**Work request**
Where the records contain images, omit them, and repeat everything else word for word.

※

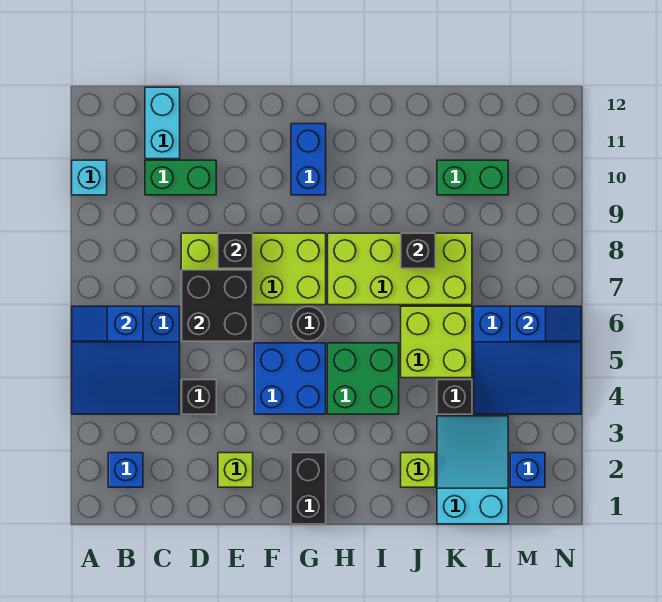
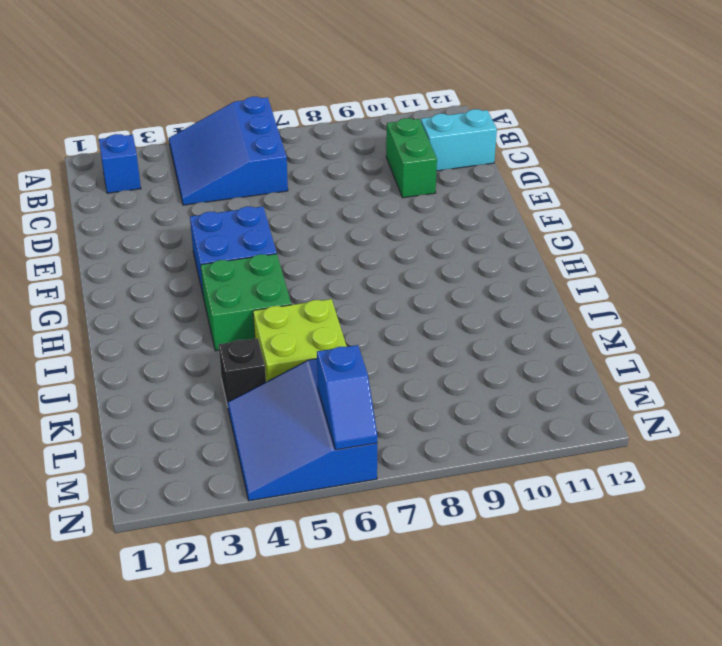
none -> cyan brick A10 level 1
none -> black brick D4 level 1
none -> lime brick D7:G8 level 1

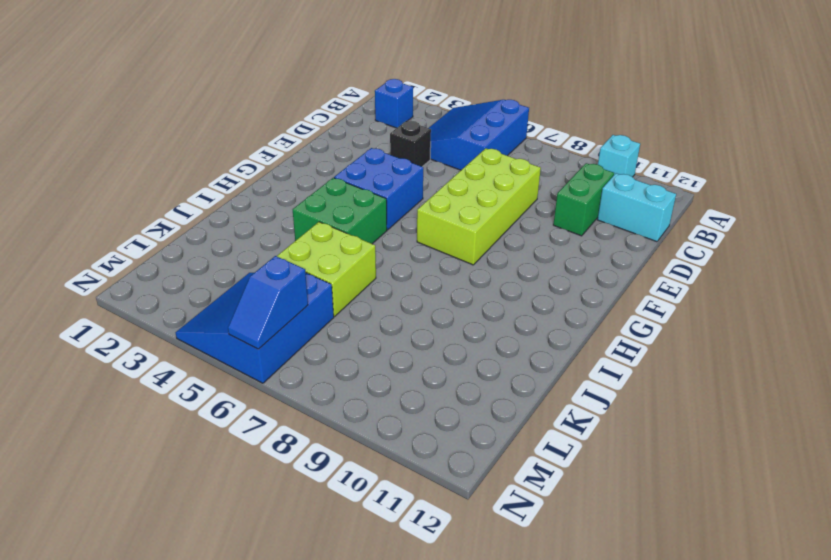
none -> lime brick E2 level 1
none -> black brick G1:G2 level 1
none -> black round brick G6 level 1

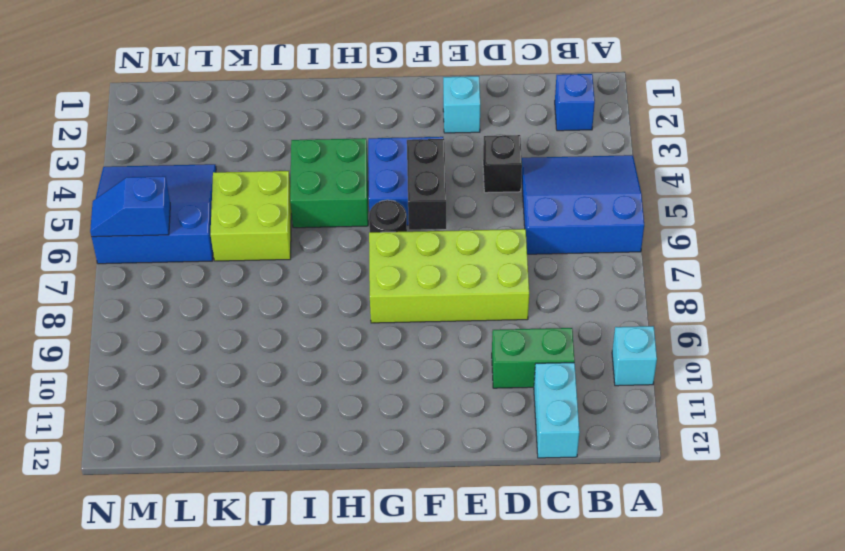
cyan brick E2 level 1 -> lime brick E2 level 1
black brick F5:F6 level 2 -> black brick G1:G2 level 1
none -> blue brick G10:G11 level 1
none -> lime brick H7:K8 level 1
none -> lime brick J2 level 1

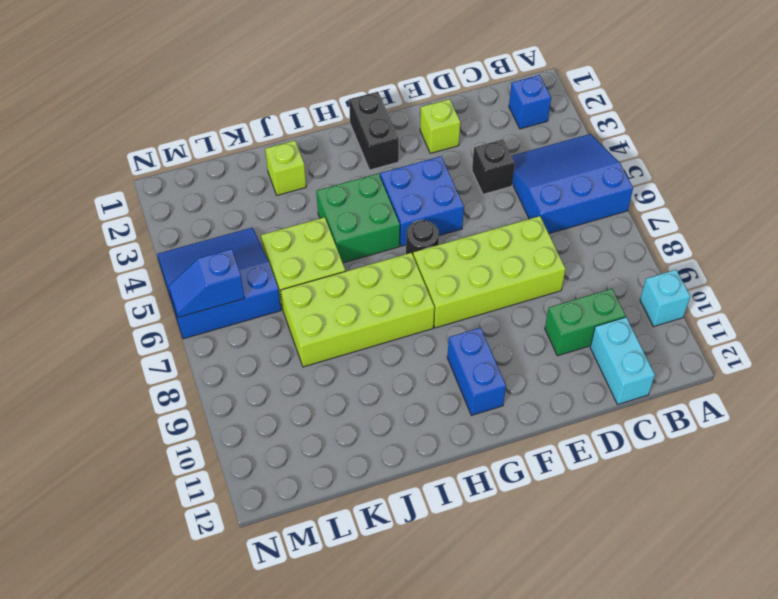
none -> cyan slope K1:L3 level 1 top 1
none -> black brick K4 level 1
none -> green brick K10:L10 level 1

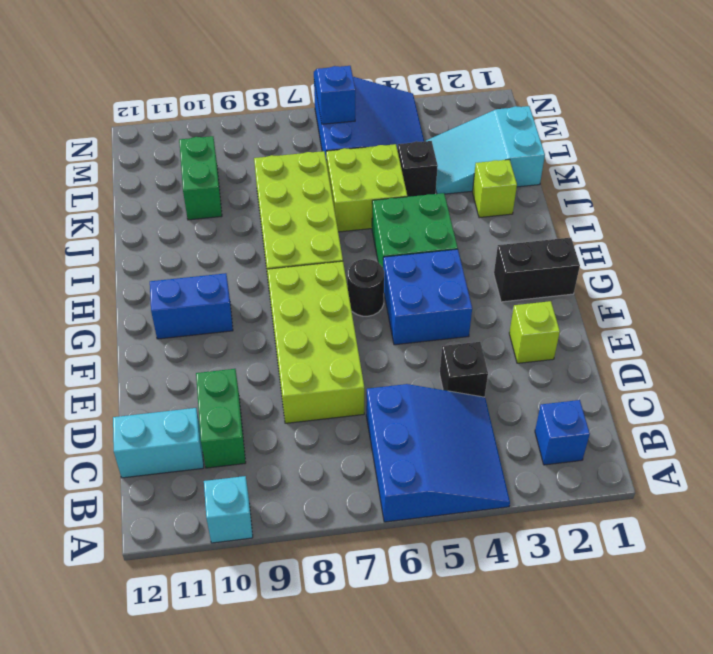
none -> blue brick M2 level 1
none -> blue slope A6:B6 level 2 top B
none -> black brick D6:E7 level 2

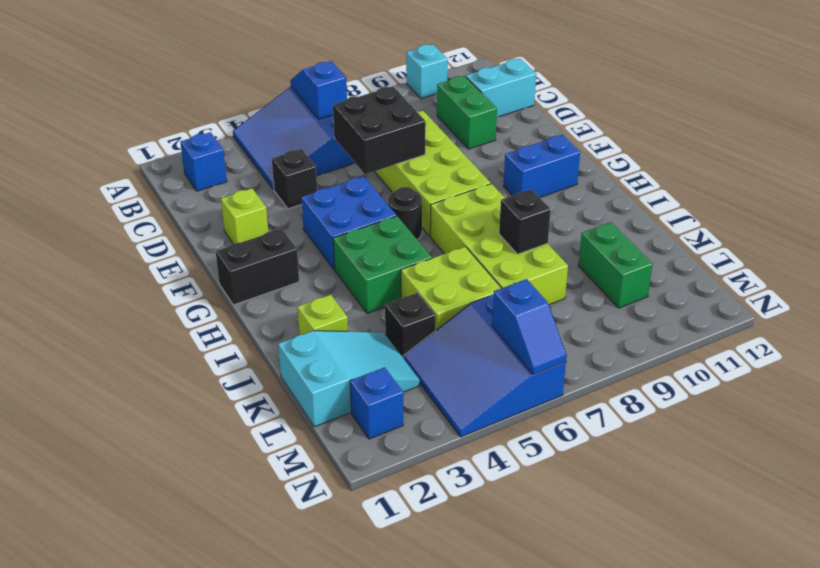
none -> black brick E8 level 2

※

**Reply**
none -> cyan brick A10 level 1
none -> black brick D4 level 1
none -> lime brick D7:G8 level 1

none -> lime brick E2 level 1
none -> black brick G1:G2 level 1
none -> black round brick G6 level 1

cyan brick E2 level 1 -> lime brick E2 level 1
black brick F5:F6 level 2 -> black brick G1:G2 level 1
none -> blue brick G10:G11 level 1
none -> lime brick H7:K8 level 1
none -> lime brick J2 level 1

none -> cyan slope K1:L3 level 1 top 1
none -> black brick K4 level 1
none -> green brick K10:L10 level 1

none -> blue brick M2 level 1
none -> blue slope A6:B6 level 2 top B
none -> black brick D6:E7 level 2

none -> black brick E8 level 2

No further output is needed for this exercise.